(Records from a data collection)
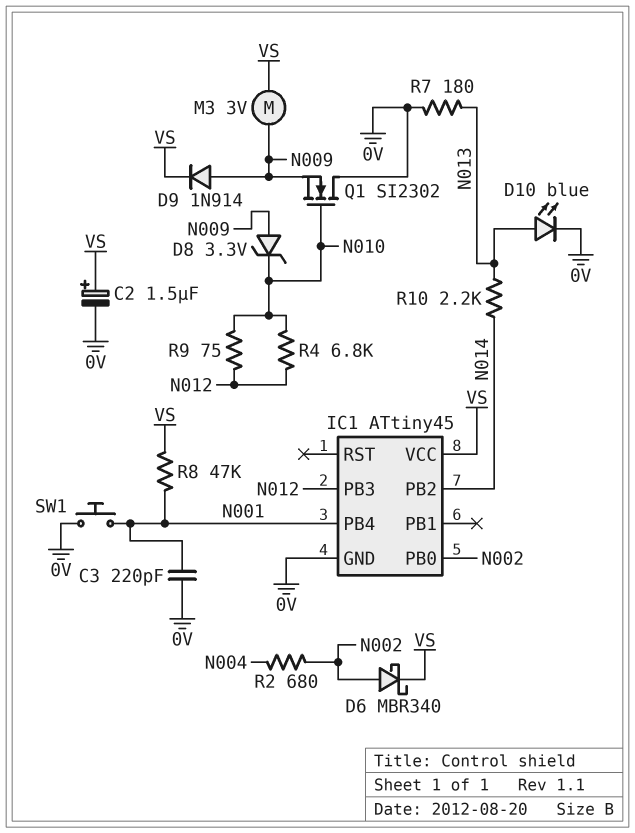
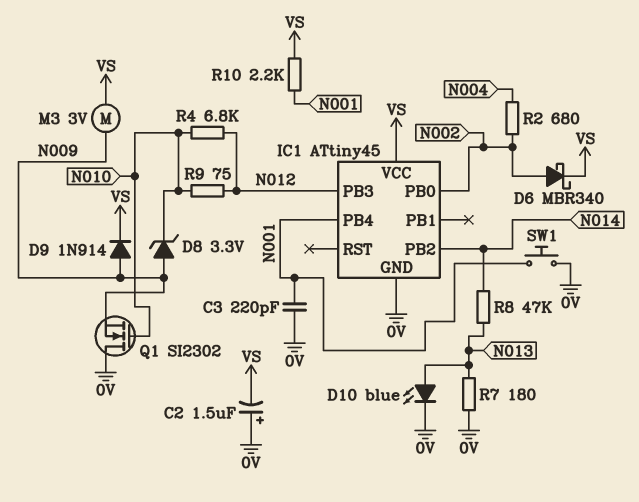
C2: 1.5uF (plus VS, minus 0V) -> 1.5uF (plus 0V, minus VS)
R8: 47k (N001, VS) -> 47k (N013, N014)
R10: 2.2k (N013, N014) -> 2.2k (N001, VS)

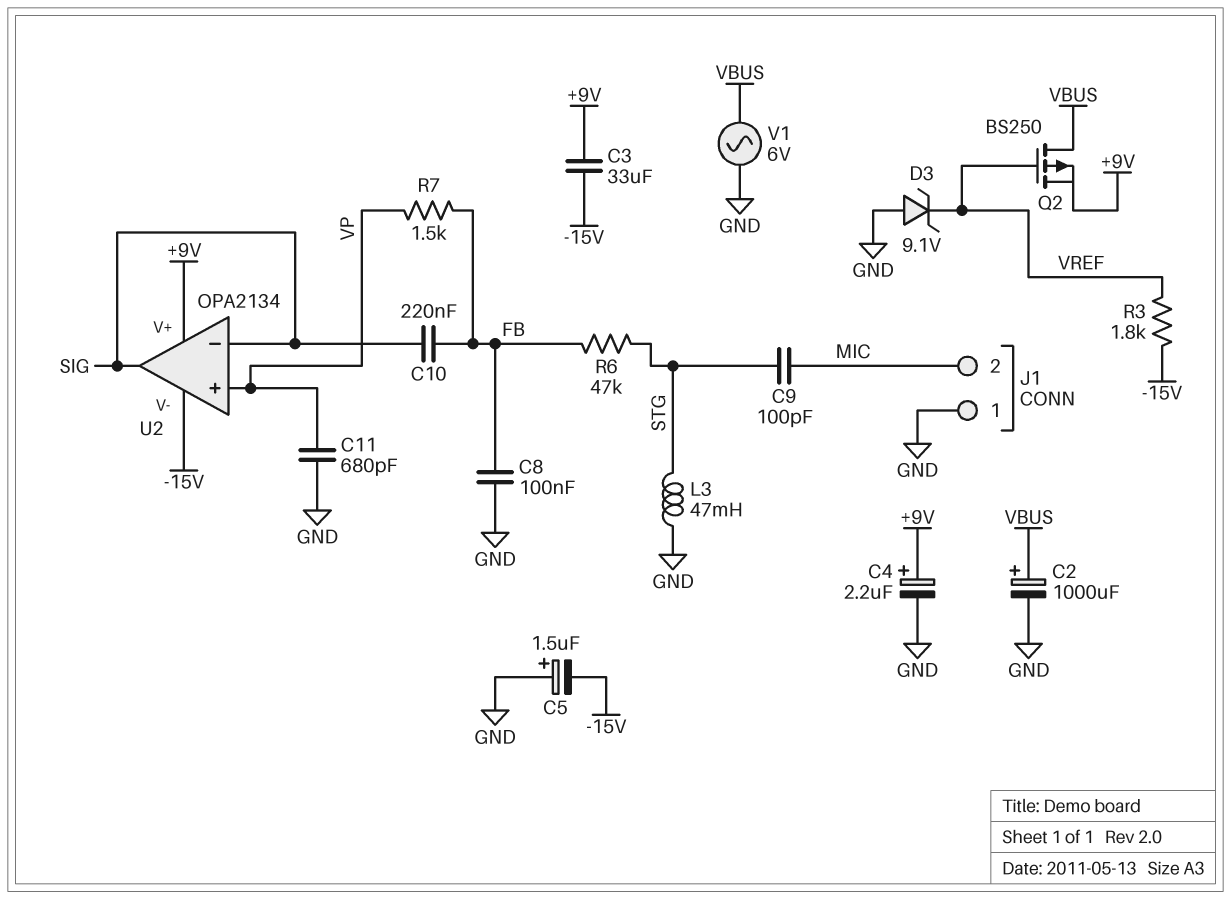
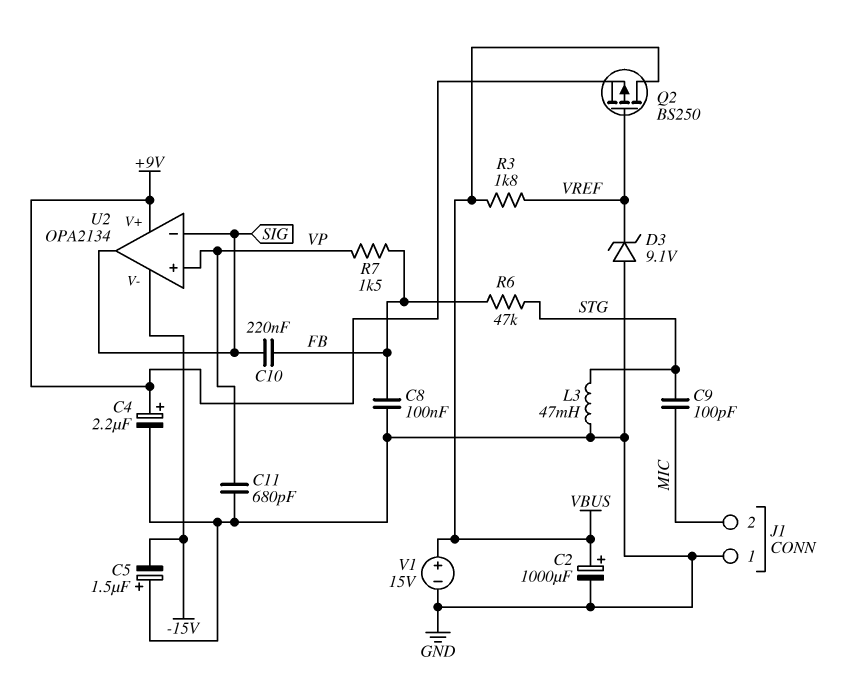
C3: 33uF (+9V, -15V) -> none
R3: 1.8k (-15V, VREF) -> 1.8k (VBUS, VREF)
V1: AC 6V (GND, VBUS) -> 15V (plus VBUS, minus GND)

**TASK DIRECTIONS**
Exclude every picture, then return precisely the lines that run from the line containing "R10: 2.2k (N013, N014) -> 2.2k (N001, VS)" through the end of the entries above.

**SOLUTION FOR THIS PROBLEM**
R10: 2.2k (N013, N014) -> 2.2k (N001, VS)

C3: 33uF (+9V, -15V) -> none
R3: 1.8k (-15V, VREF) -> 1.8k (VBUS, VREF)
V1: AC 6V (GND, VBUS) -> 15V (plus VBUS, minus GND)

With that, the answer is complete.